Go to the line holding "TOF2 pin GND: none -> GND" in the entries below and write out exactly every line down to and including the line holding "TOF2 pin SCL: TX -> D6".

### [EXTRACTED DATA]
>>

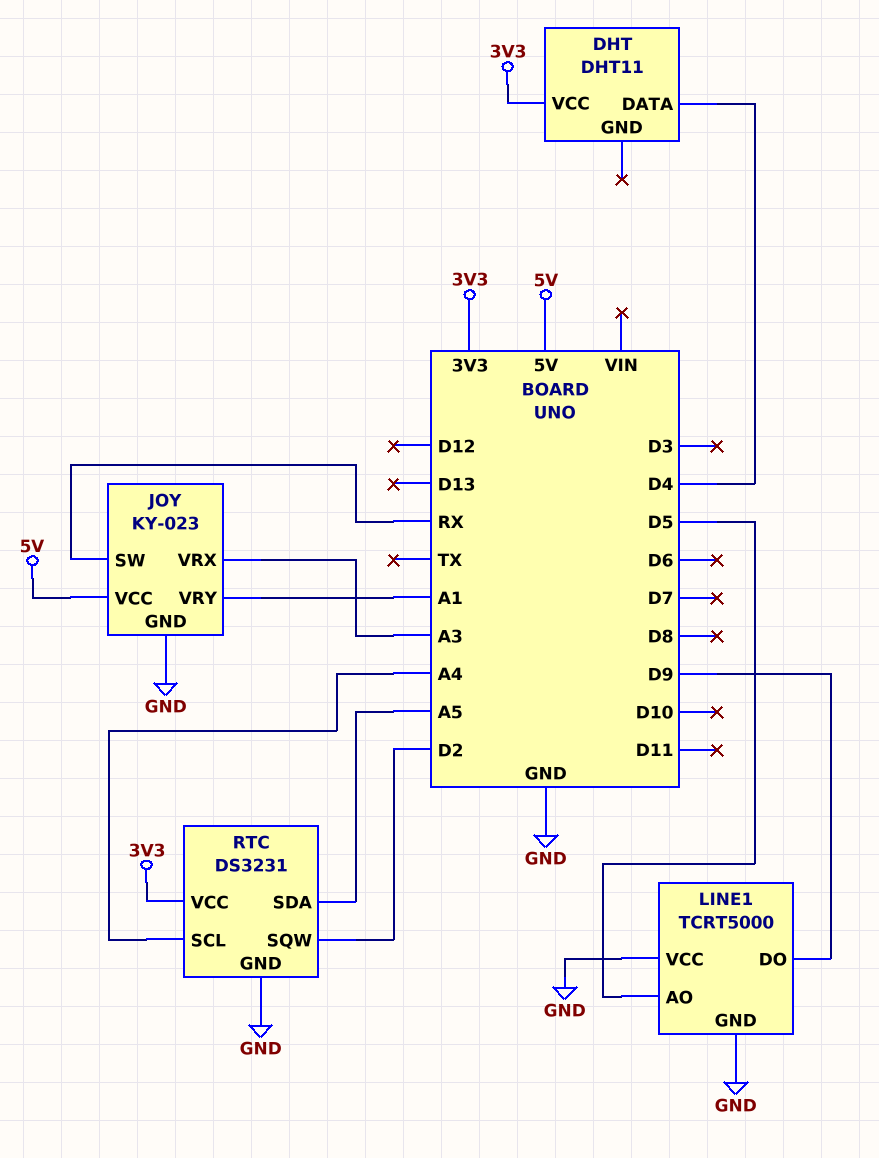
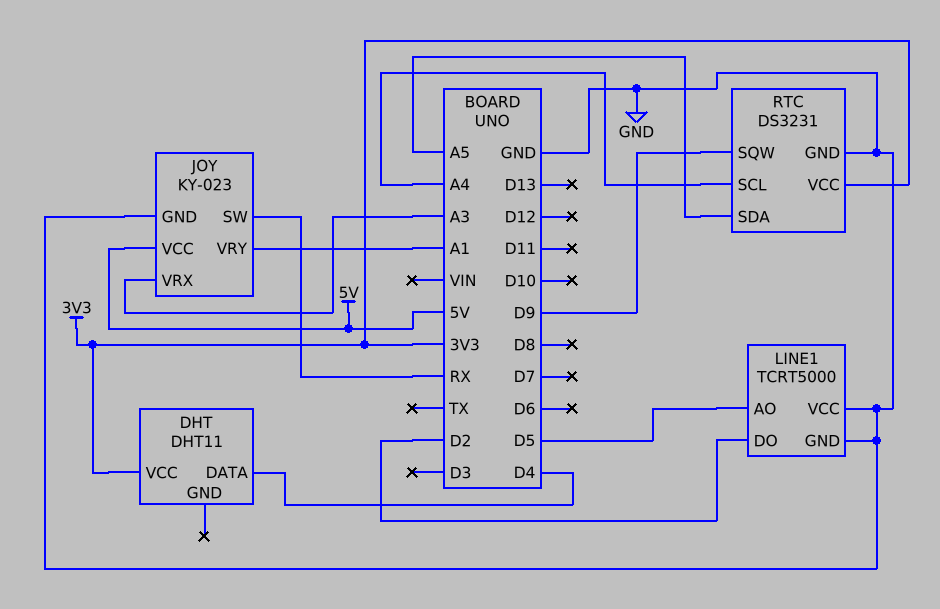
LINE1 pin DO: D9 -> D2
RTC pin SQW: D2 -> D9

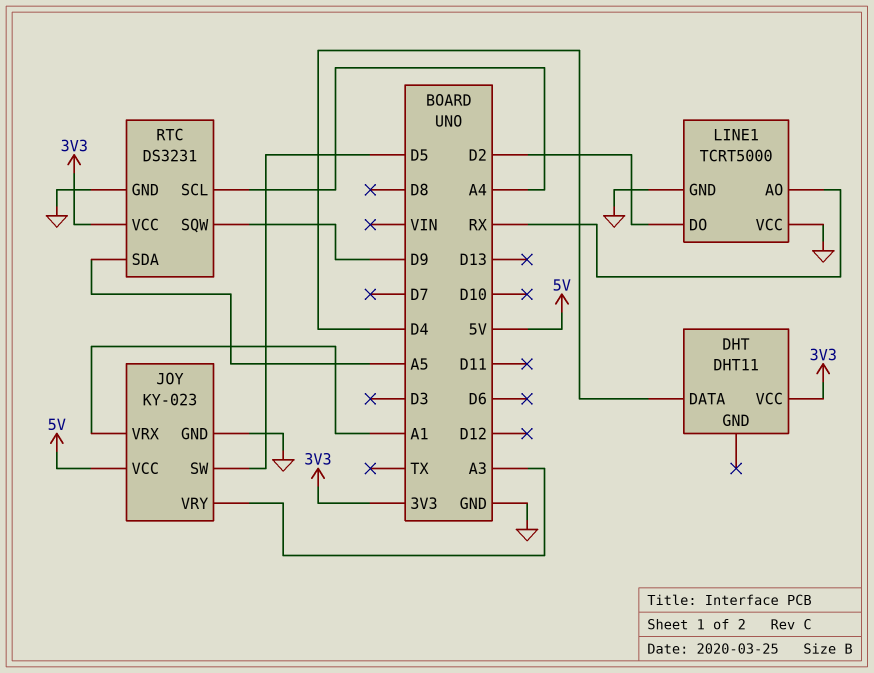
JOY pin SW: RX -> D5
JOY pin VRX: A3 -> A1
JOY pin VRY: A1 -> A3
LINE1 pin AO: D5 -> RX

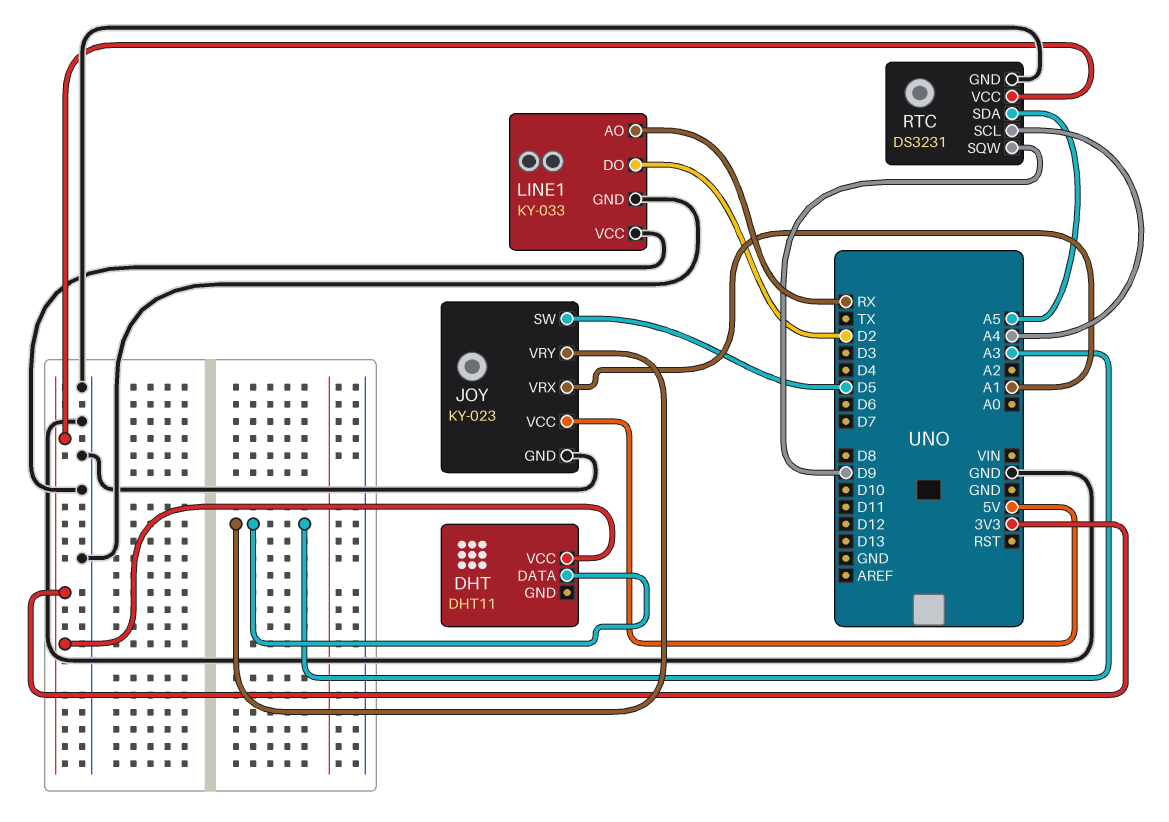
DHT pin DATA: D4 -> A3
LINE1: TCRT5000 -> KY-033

<<
>>

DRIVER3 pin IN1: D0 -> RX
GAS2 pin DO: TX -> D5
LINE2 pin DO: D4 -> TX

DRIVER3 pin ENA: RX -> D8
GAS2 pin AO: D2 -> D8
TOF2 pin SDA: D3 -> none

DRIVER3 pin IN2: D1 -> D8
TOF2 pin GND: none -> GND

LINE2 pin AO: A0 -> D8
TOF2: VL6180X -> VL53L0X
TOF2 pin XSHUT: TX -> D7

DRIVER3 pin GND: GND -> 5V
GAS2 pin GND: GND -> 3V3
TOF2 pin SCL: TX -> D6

<<
>>

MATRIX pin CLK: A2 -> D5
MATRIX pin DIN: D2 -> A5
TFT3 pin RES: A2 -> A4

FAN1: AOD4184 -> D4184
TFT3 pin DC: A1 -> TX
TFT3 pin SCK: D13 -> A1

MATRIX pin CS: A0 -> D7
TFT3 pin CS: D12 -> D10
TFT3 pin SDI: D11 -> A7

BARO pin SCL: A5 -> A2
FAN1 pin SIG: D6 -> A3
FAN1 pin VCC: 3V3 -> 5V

<<

### [RESULT OF THIS TASK]
TOF2 pin GND: none -> GND

LINE2 pin AO: A0 -> D8
TOF2: VL6180X -> VL53L0X
TOF2 pin XSHUT: TX -> D7

DRIVER3 pin GND: GND -> 5V
GAS2 pin GND: GND -> 3V3
TOF2 pin SCL: TX -> D6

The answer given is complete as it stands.